Stored dataset items »
* * *

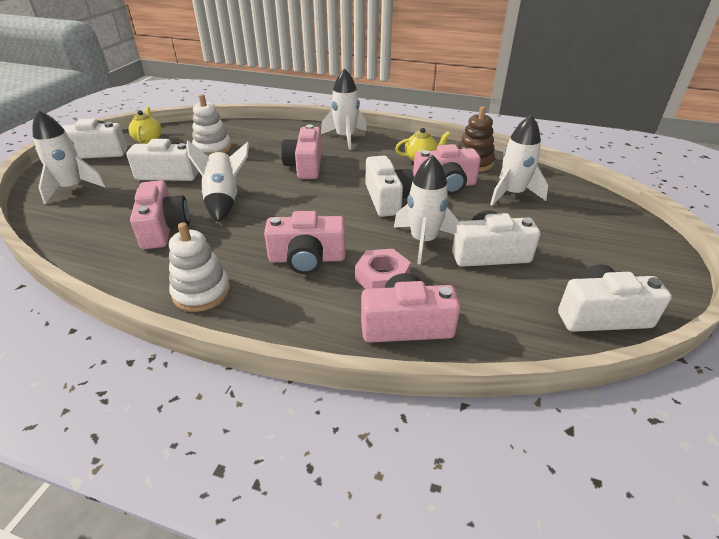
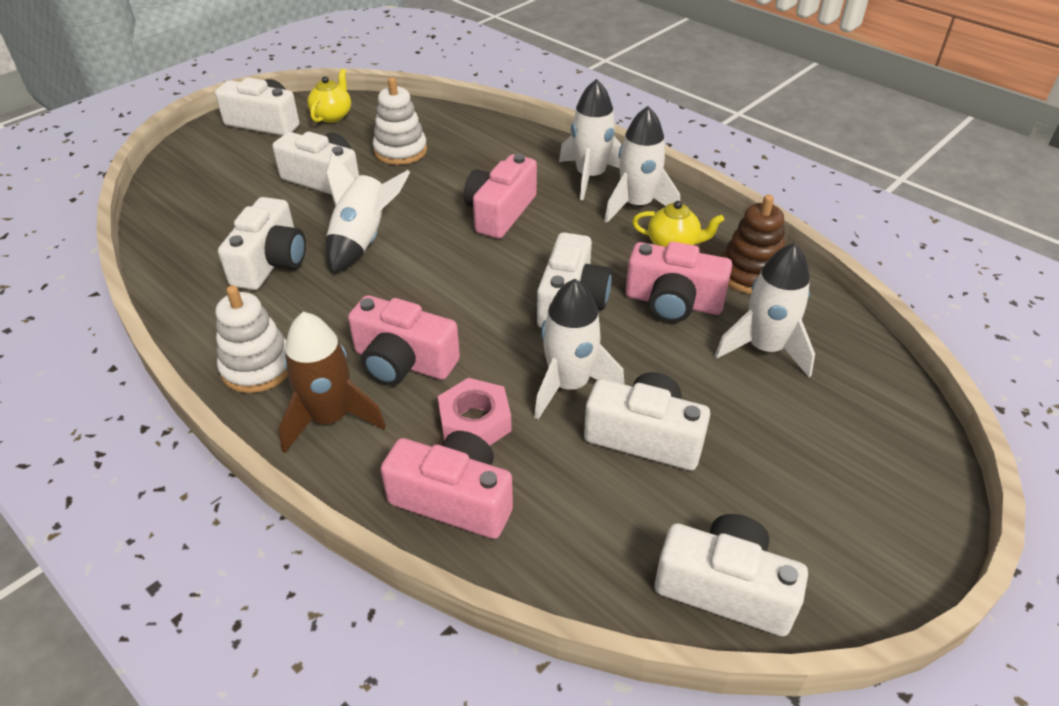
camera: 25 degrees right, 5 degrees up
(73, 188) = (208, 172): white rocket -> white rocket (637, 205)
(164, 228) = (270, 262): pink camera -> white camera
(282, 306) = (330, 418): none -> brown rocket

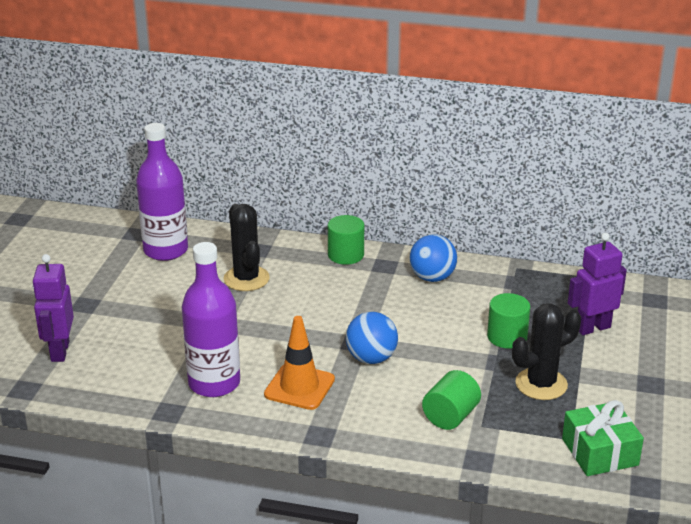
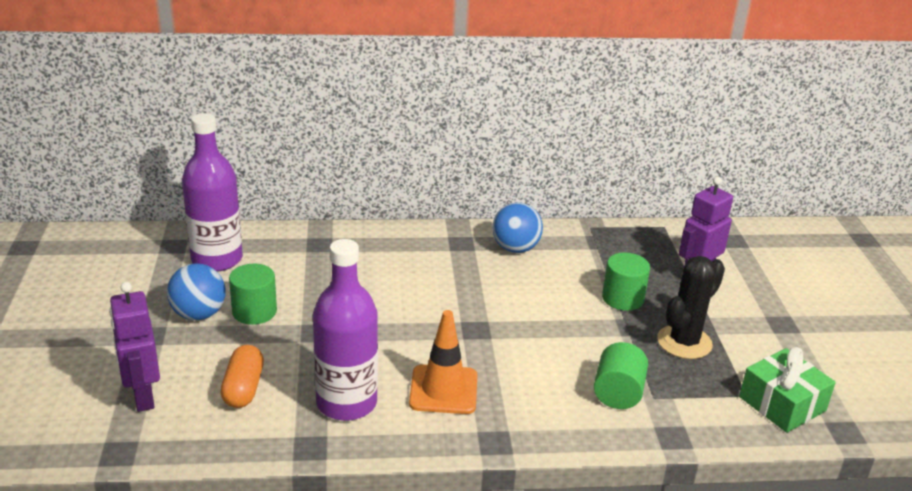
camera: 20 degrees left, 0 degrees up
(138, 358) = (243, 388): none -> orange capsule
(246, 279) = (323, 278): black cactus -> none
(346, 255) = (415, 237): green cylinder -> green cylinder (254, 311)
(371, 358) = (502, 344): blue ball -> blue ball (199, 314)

* * *

Search the records above for "degrees". Copy each line where it is found.

TASK ANSWER »
camera: 25 degrees right, 5 degrees up
camera: 20 degrees left, 0 degrees up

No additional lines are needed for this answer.